[Given records]

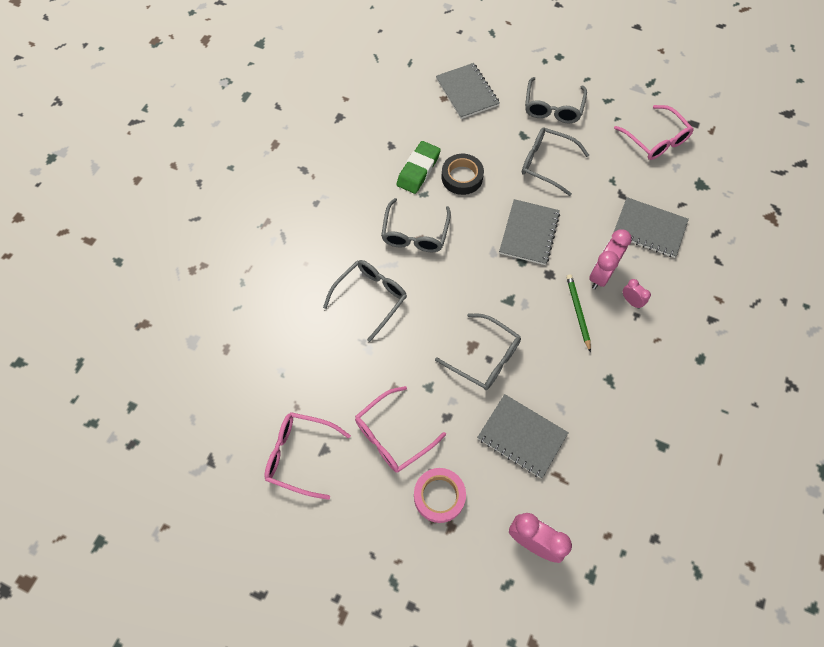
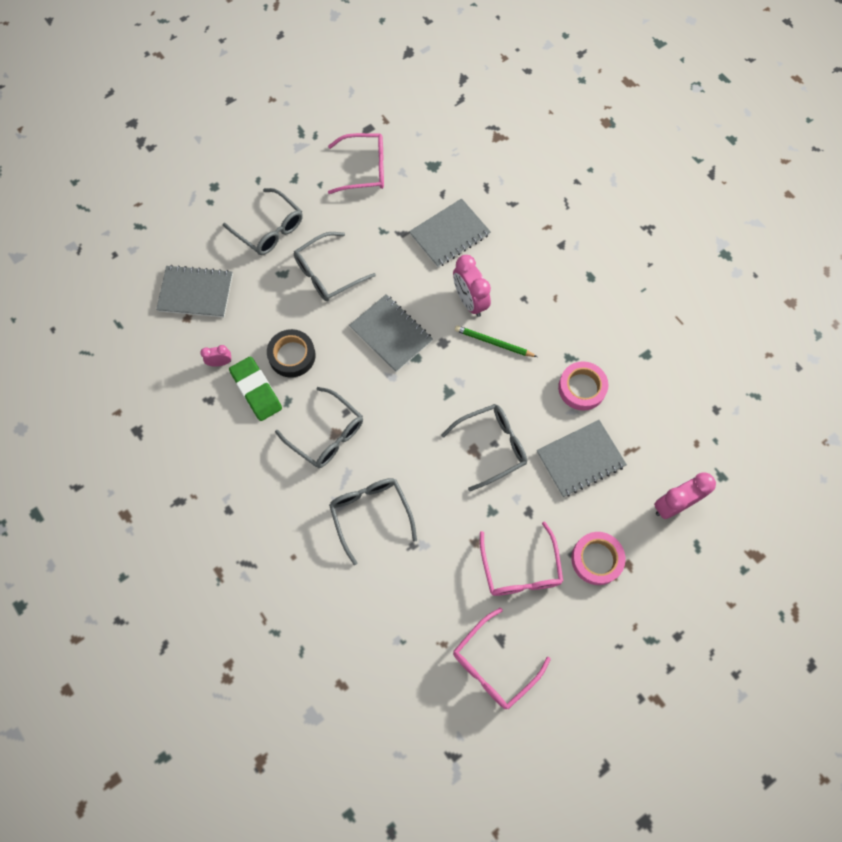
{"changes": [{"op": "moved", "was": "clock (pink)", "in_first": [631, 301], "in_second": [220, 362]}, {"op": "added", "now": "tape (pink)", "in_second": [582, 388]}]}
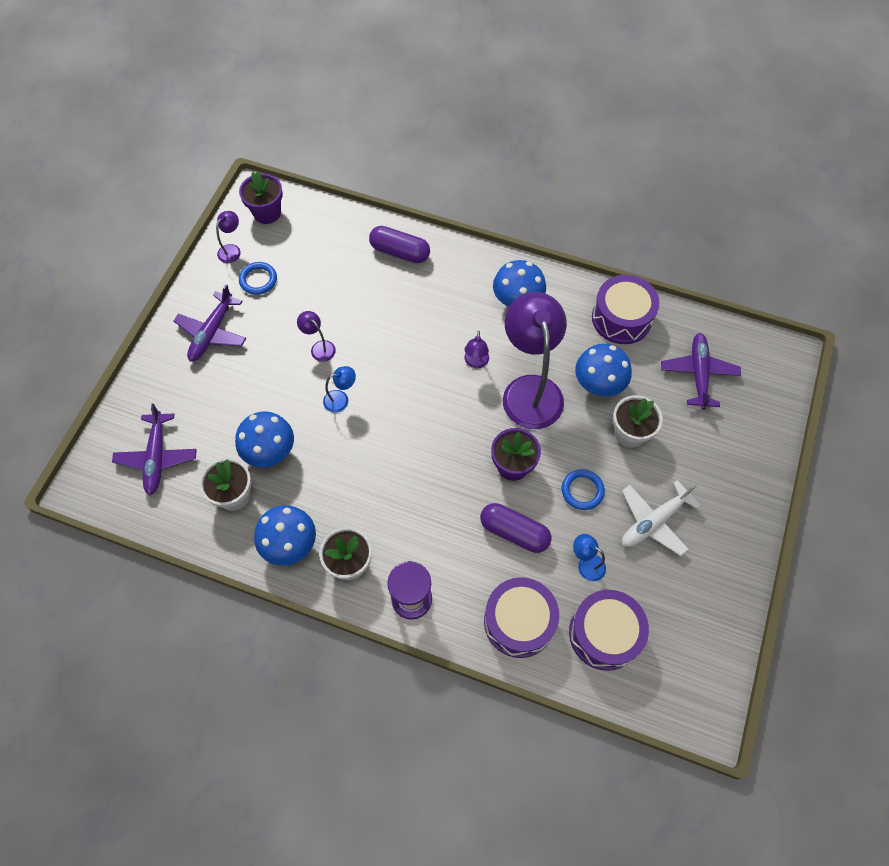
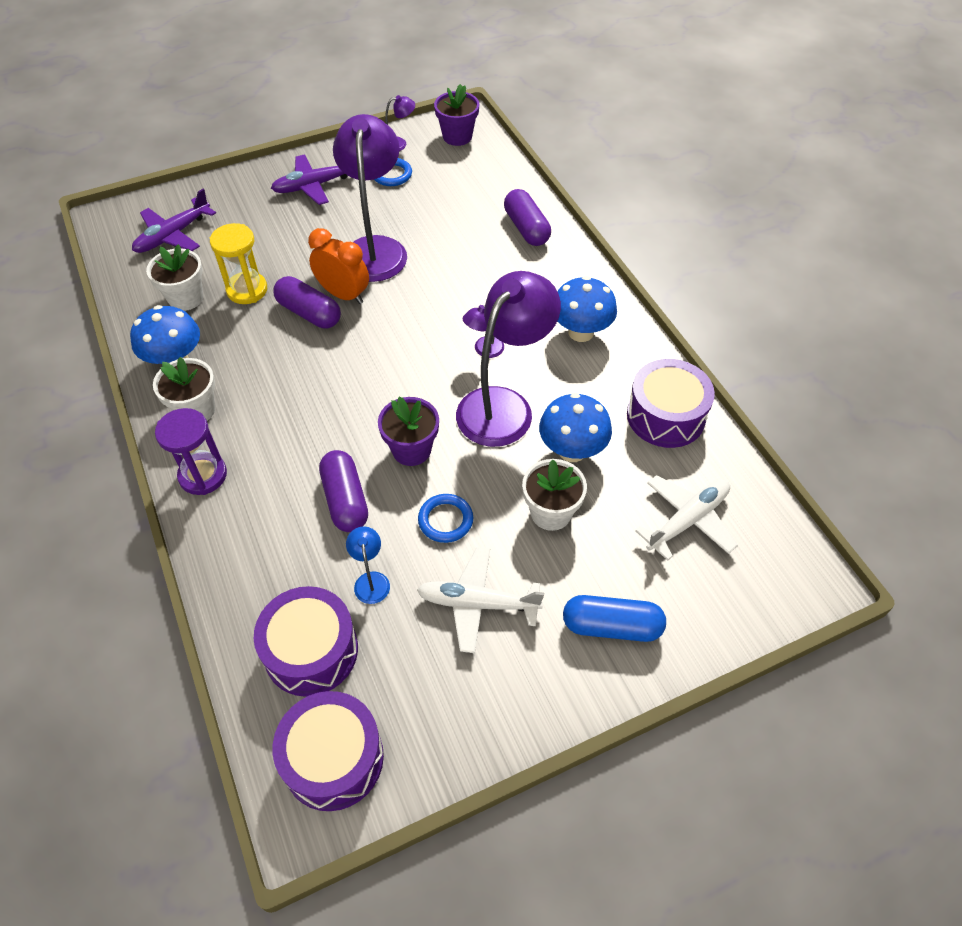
{"changes": [{"op": "resized", "was": "lamp (purple)", "in_first": [319, 347], "in_second": [375, 249], "ratio": 2.42}, {"op": "recoloured", "was": "plane (purple)", "now": "plane (white)", "in_first": [698, 373], "in_second": [687, 520]}, {"op": "replaced", "was": "lamp (blue)", "now": "clock (orange)", "in_first": [341, 399], "in_second": [343, 295]}, {"op": "replaced", "was": "mushroom (blue)", "now": "hourglass (yellow)", "in_first": [270, 452], "in_second": [247, 290]}, {"op": "moved", "was": "drum (purple)", "in_first": [519, 621], "in_second": [333, 758]}, {"op": "added", "now": "capsule (purple)", "in_second": [309, 313]}, {"op": "added", "now": "capsule (blue)", "in_second": [611, 626]}]}
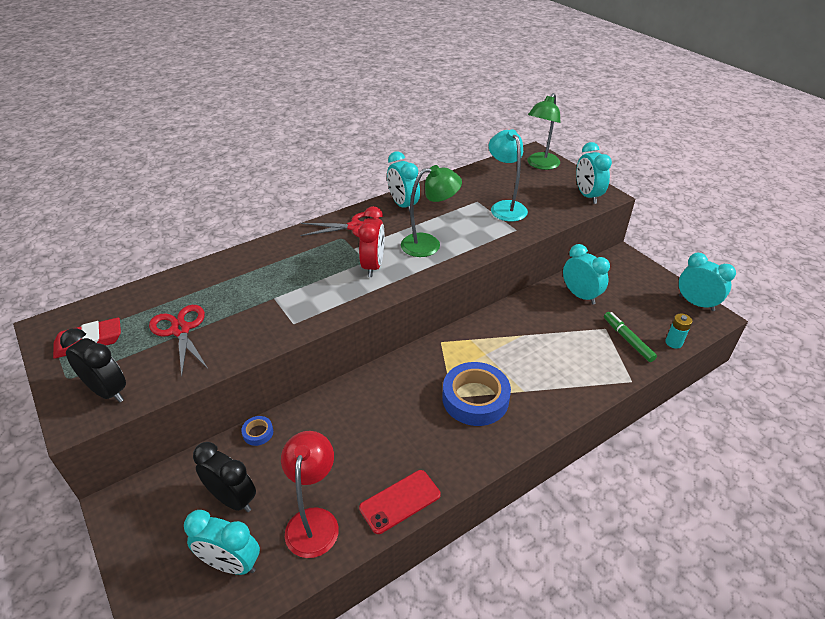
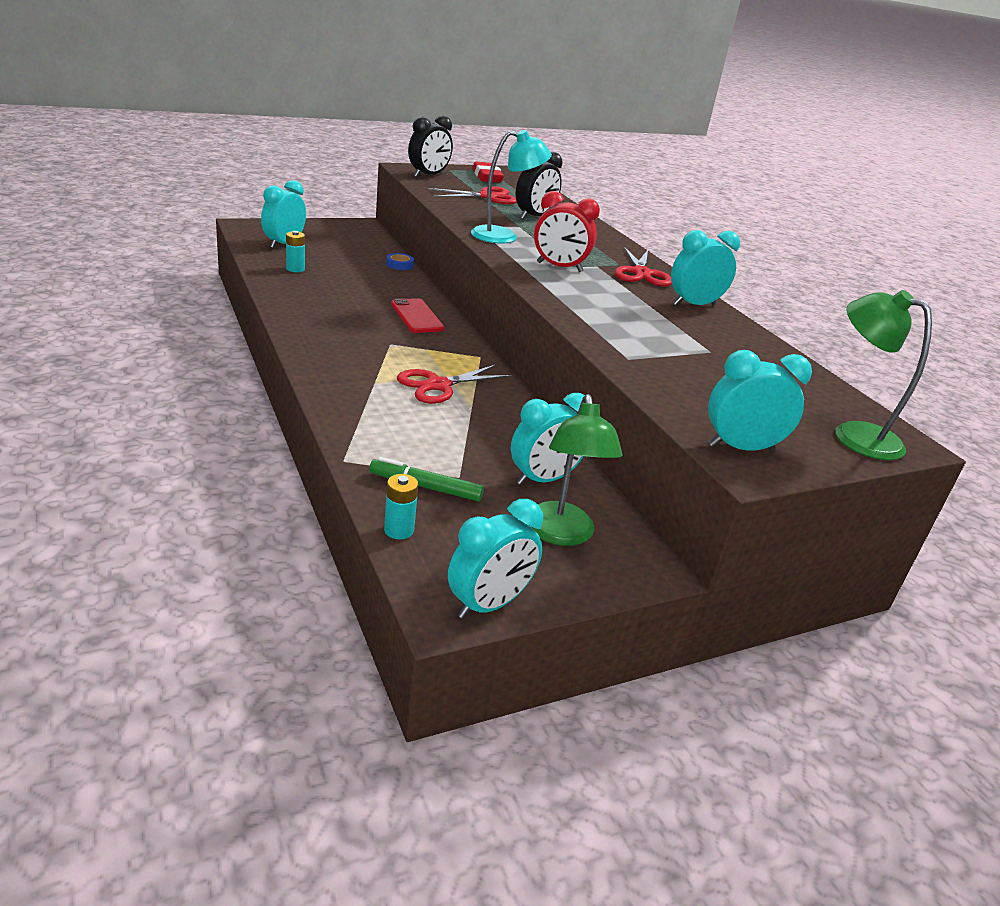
{"changes": [{"op": "moved", "was": "lamp (turquoise)", "in_first": [505, 207], "in_second": [504, 236]}, {"op": "moved", "was": "lamp (green)", "in_first": [429, 244], "in_second": [561, 534]}, {"op": "turned", "was": "marker (green)", "in_first": [627, 340], "in_second": [425, 487], "clockwise": -150}, {"op": "removed", "was": "tape (blue)", "in_first": [475, 399]}, {"op": "replaced", "was": "lamp (red)", "now": "battery (turquoise)", "in_first": [314, 521], "in_second": [295, 269]}, {"op": "moved", "was": "clock (black)", "in_first": [233, 499], "in_second": [534, 217]}, {"op": "moved", "was": "phone (red)", "in_first": [400, 501], "in_second": [417, 316]}, {"op": "added", "now": "scissors (red)", "in_second": [438, 385]}]}
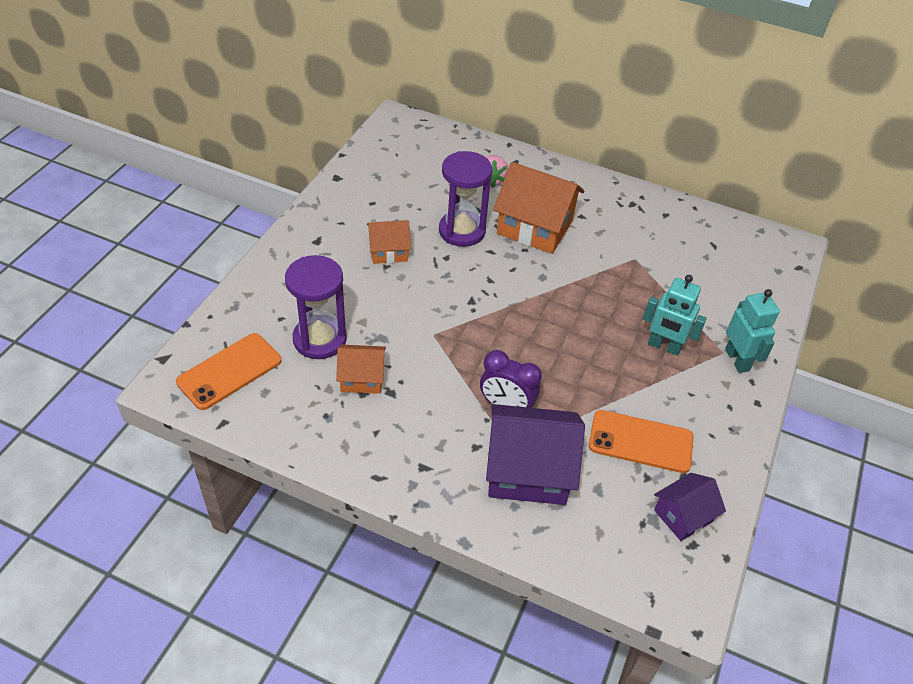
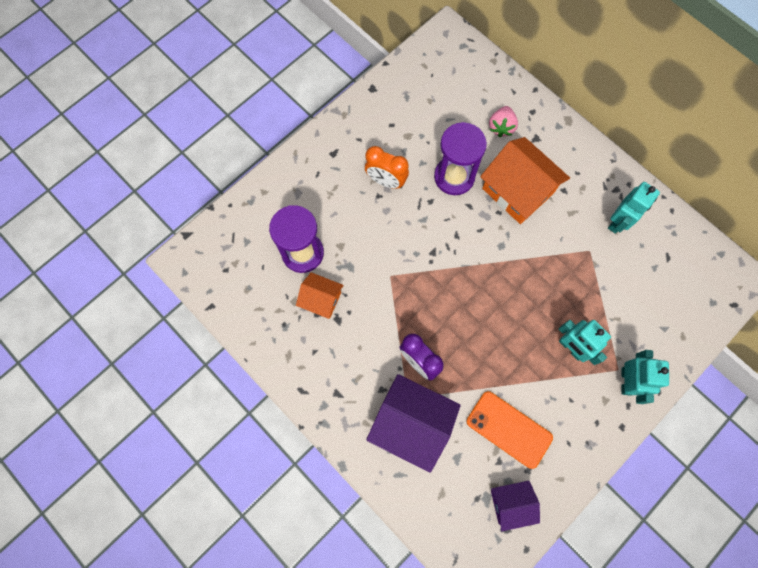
{"changes": [{"op": "replaced", "was": "house (orange)", "now": "clock (orange)", "in_first": [388, 251], "in_second": [386, 181]}, {"op": "removed", "was": "phone (orange)", "in_first": [229, 371]}, {"op": "added", "now": "robot (turquoise)", "in_second": [618, 222]}]}
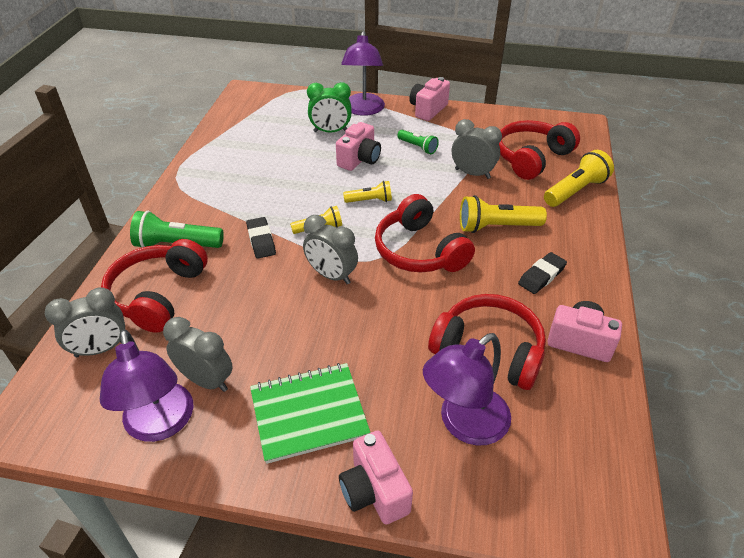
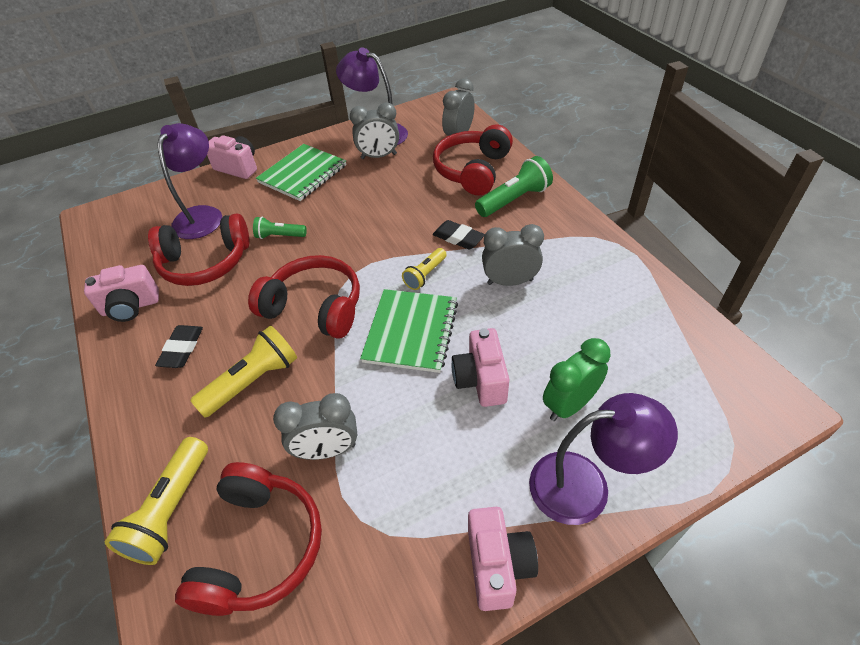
{"changes": [{"op": "turned", "was": "lamp (purple)", "in_first": [363, 110], "in_second": [585, 485], "clockwise": 120}, {"op": "moved", "was": "flashlight (green)", "in_first": [418, 147], "in_second": [280, 236]}, {"op": "replaced", "was": "flashlight (yellow)", "now": "notebook (green)", "in_first": [370, 200], "in_second": [411, 332]}, {"op": "moved", "was": "clock (grey)", "in_first": [331, 275], "in_second": [510, 282]}, {"op": "turned", "was": "headphones (red)", "in_first": [158, 295], "in_second": [473, 170], "clockwise": -135}]}
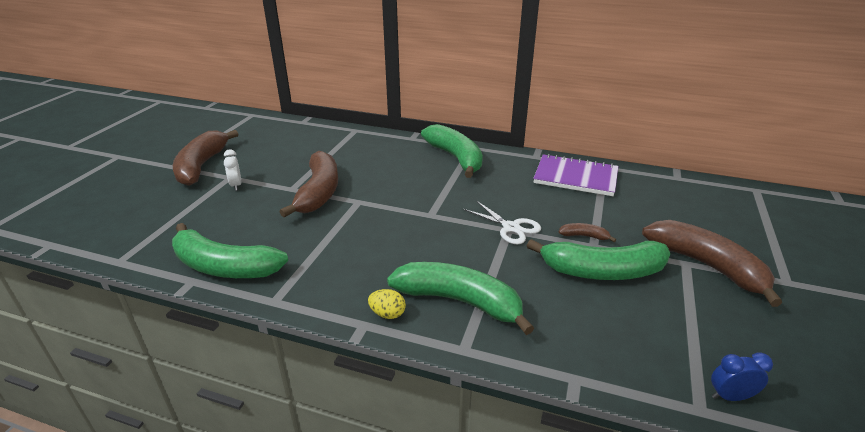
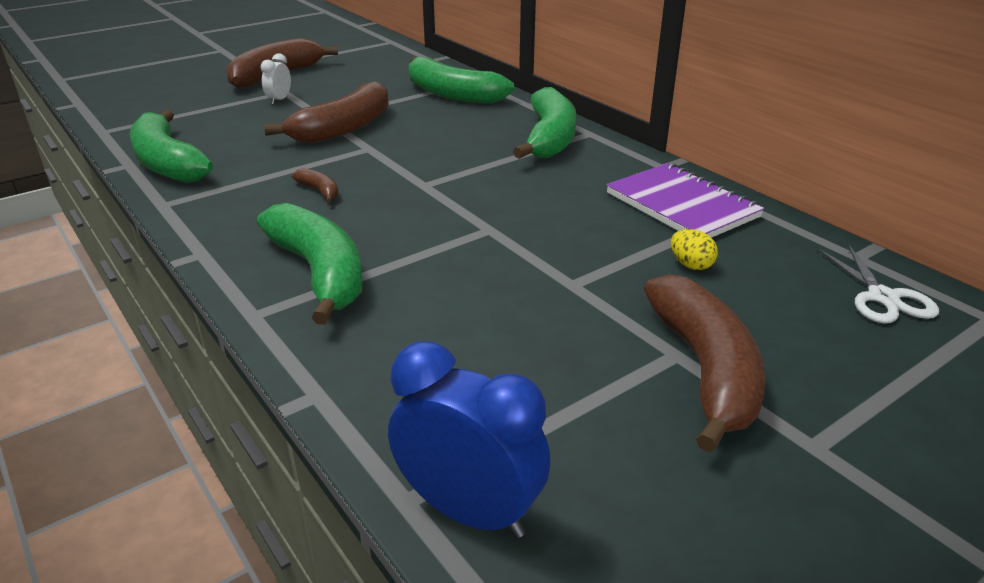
{"changes": [{"op": "moved", "was": "scissors (white)", "in_first": [511, 228], "in_second": [882, 297]}, {"op": "moved", "was": "banana (brown)", "in_first": [584, 236], "in_second": [320, 191]}, {"op": "moved", "was": "banana (green)", "in_first": [602, 271], "in_second": [452, 94]}, {"op": "moved", "was": "egg (yellow)", "in_first": [387, 314], "in_second": [690, 265]}, {"op": "resized", "was": "clock (blue)", "in_first": [730, 396], "in_second": [469, 511], "ratio": 1.92}]}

[/Given records]

What you need to do ▸ A complete answer gives every line of the records holding "scissors".

Exercise answer ▸
{"changes": [{"op": "moved", "was": "lamp (turquoise)", "in_first": [505, 207], "in_second": [504, 236]}, {"op": "moved", "was": "lamp (green)", "in_first": [429, 244], "in_second": [561, 534]}, {"op": "turned", "was": "marker (green)", "in_first": [627, 340], "in_second": [425, 487], "clockwise": -150}, {"op": "removed", "was": "tape (blue)", "in_first": [475, 399]}, {"op": "replaced", "was": "lamp (red)", "now": "battery (turquoise)", "in_first": [314, 521], "in_second": [295, 269]}, {"op": "moved", "was": "clock (black)", "in_first": [233, 499], "in_second": [534, 217]}, {"op": "moved", "was": "phone (red)", "in_first": [400, 501], "in_second": [417, 316]}, {"op": "added", "now": "scissors (red)", "in_second": [438, 385]}]}
{"changes": [{"op": "moved", "was": "scissors (white)", "in_first": [511, 228], "in_second": [882, 297]}, {"op": "moved", "was": "banana (brown)", "in_first": [584, 236], "in_second": [320, 191]}, {"op": "moved", "was": "banana (green)", "in_first": [602, 271], "in_second": [452, 94]}, {"op": "moved", "was": "egg (yellow)", "in_first": [387, 314], "in_second": [690, 265]}, {"op": "resized", "was": "clock (blue)", "in_first": [730, 396], "in_second": [469, 511], "ratio": 1.92}]}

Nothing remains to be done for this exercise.